Problem to solve: The lines to reproduce from the material below are those from the one containing "(194, 201) = (405, 271): purple" through the one containing "(73, 231) = (153, 243): purple", both included; write them out exactly and add nothing.
== Segment start ==
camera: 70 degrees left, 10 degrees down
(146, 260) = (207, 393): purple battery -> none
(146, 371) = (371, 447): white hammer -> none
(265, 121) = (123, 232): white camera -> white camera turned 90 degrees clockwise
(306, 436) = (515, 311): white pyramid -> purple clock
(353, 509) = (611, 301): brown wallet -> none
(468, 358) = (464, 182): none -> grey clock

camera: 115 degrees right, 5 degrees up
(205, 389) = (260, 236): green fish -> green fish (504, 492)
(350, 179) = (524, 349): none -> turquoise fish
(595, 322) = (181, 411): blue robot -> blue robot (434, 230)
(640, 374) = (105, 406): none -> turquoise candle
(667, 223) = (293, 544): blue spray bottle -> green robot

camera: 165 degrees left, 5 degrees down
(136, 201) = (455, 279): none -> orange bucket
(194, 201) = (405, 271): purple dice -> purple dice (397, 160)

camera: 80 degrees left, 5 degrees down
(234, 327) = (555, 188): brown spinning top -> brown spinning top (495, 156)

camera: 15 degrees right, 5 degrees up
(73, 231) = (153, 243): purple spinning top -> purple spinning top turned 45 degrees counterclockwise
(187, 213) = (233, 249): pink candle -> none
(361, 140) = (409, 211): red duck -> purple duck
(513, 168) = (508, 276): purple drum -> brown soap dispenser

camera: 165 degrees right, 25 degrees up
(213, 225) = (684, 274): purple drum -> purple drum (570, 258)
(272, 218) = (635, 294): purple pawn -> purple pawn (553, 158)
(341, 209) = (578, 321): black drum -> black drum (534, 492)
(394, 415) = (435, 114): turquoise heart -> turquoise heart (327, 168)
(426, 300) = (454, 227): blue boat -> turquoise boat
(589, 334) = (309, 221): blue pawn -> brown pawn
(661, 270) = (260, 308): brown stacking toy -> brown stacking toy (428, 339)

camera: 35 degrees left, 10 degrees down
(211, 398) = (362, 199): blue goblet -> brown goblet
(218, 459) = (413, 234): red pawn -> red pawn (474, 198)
== Segment end ==
Answer area:
(194, 201) = (405, 271): purple dice -> purple dice (397, 160)

camera: 80 degrees left, 5 degrees down
(234, 327) = (555, 188): brown spinning top -> brown spinning top (495, 156)

camera: 15 degrees right, 5 degrees up
(73, 231) = (153, 243): purple spinning top -> purple spinning top turned 45 degrees counterclockwise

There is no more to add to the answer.